Task goal ▸ Only the lines containing "black" should appear in the answer, copied from the listing below.

*** Begin section ***

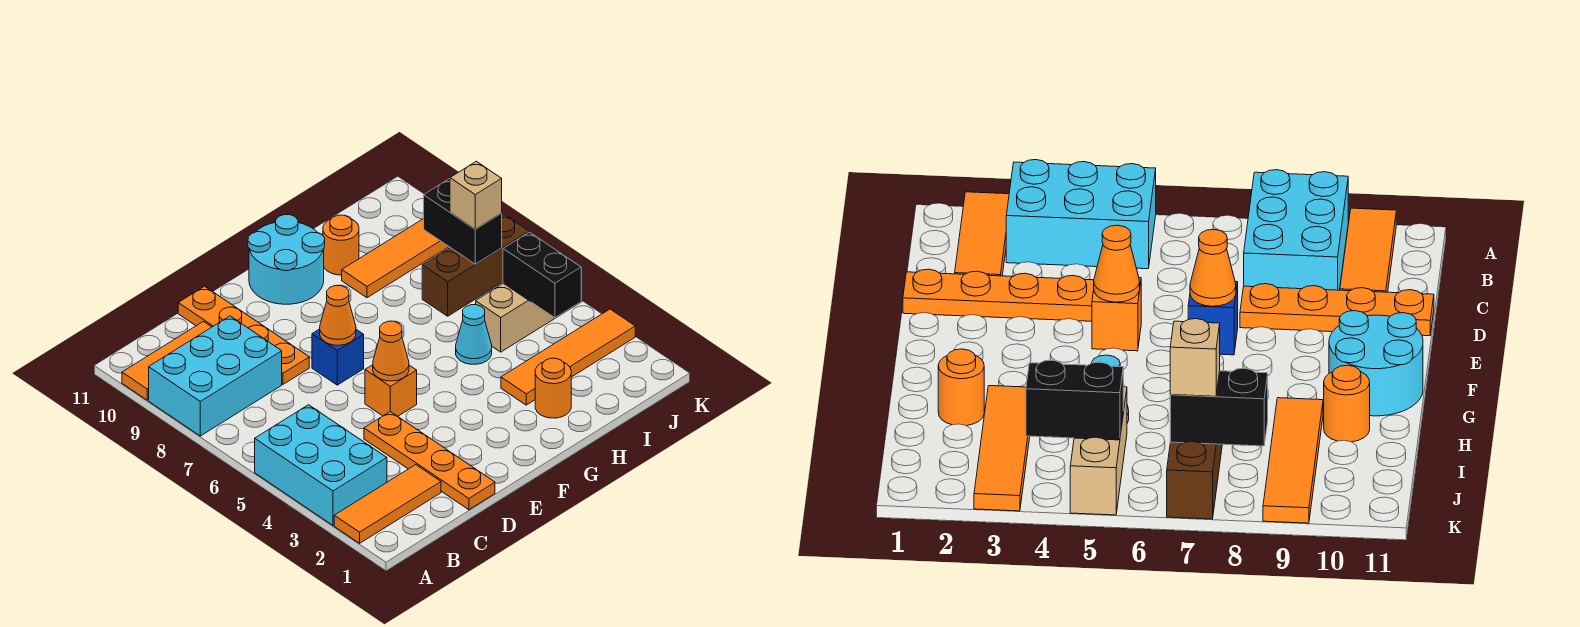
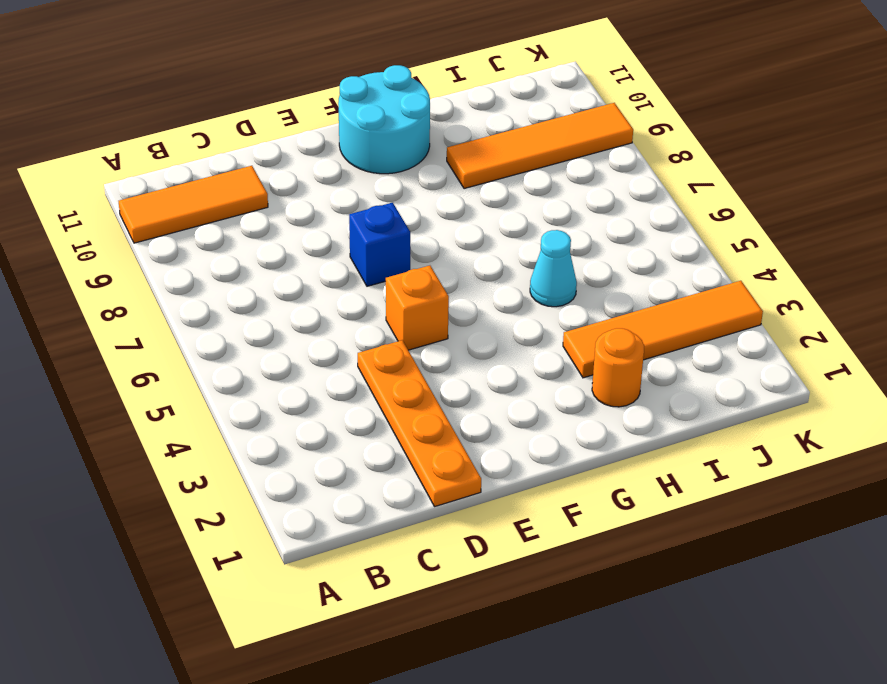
none -> orange tile A2:C2 level 1
none -> cyan brick A3:B5 level 1
none -> cyan brick A8:C9 level 1

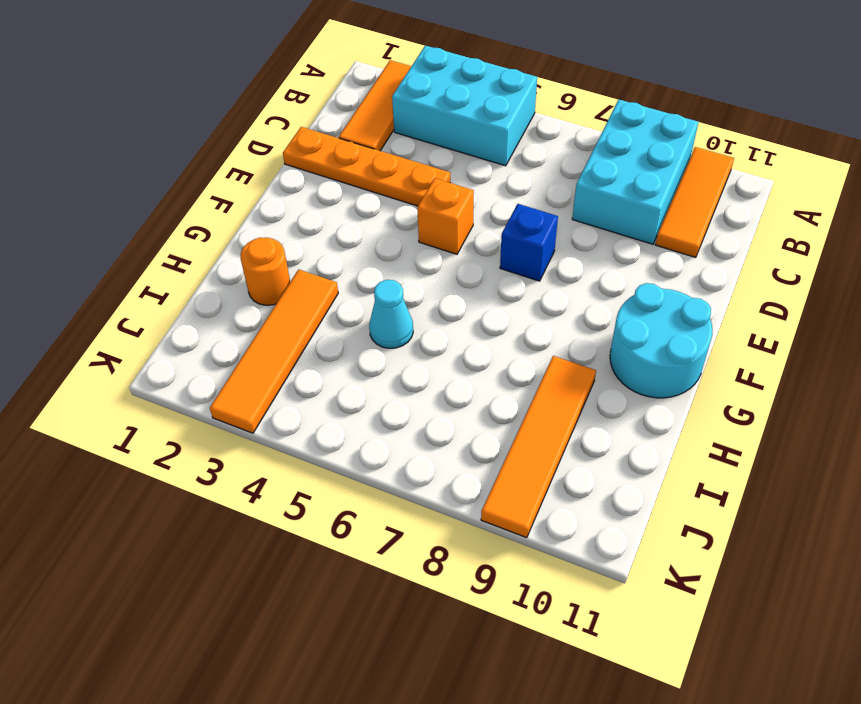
none -> orange plate D8:D11 level 1
none -> orange round brick H10 level 1
none -> tan brick I5:K5 level 1

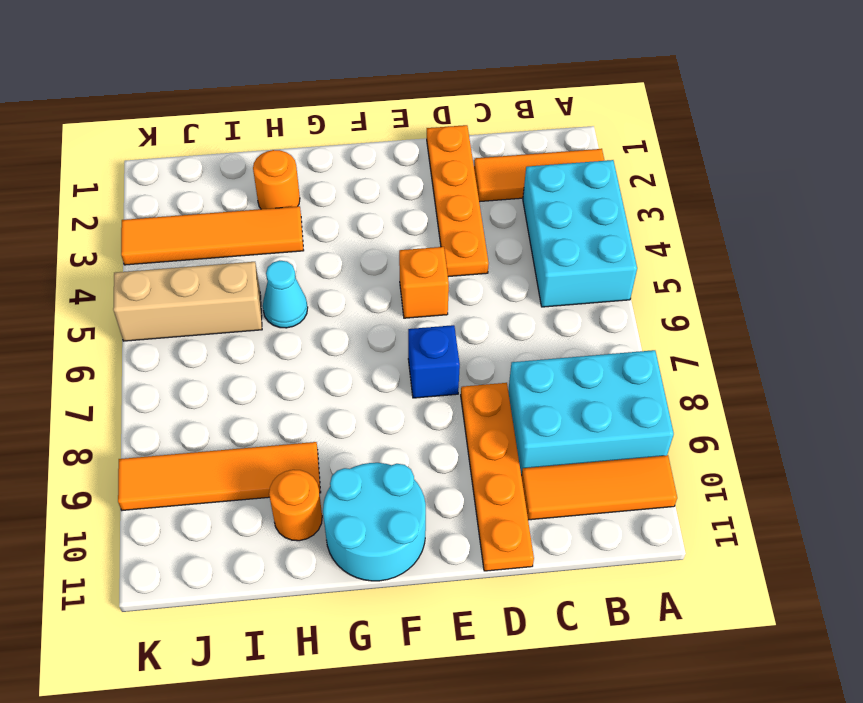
none -> brown brick I7:K7 level 1
none -> orange cone E5 level 2
none -> orange cone E7 level 2

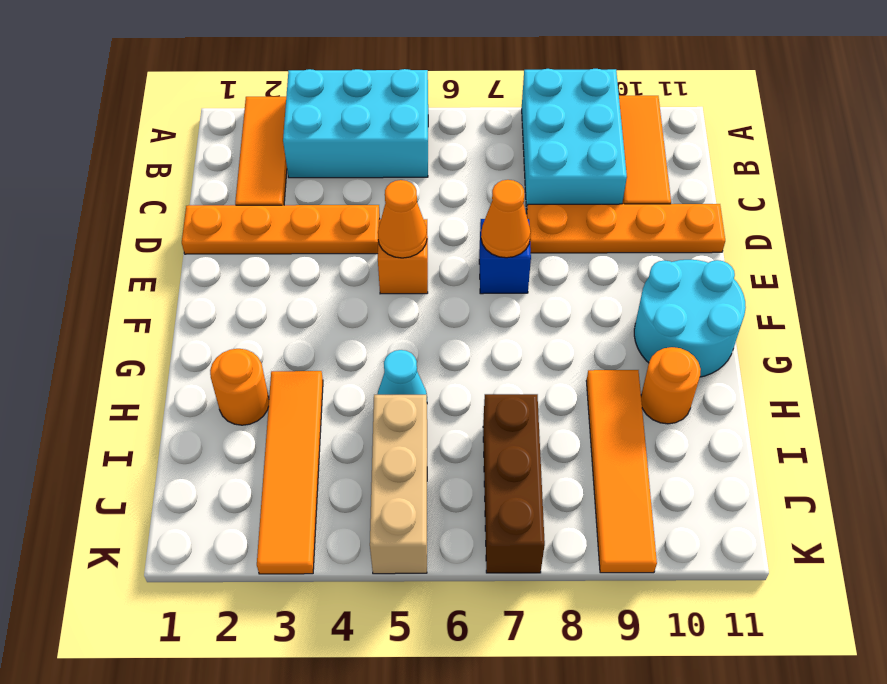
none -> black brick J4:J5 level 2
none -> black brick J7:J8 level 2
none -> tan brick J7 level 3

*** End section ***

Output ▸
none -> black brick J4:J5 level 2
none -> black brick J7:J8 level 2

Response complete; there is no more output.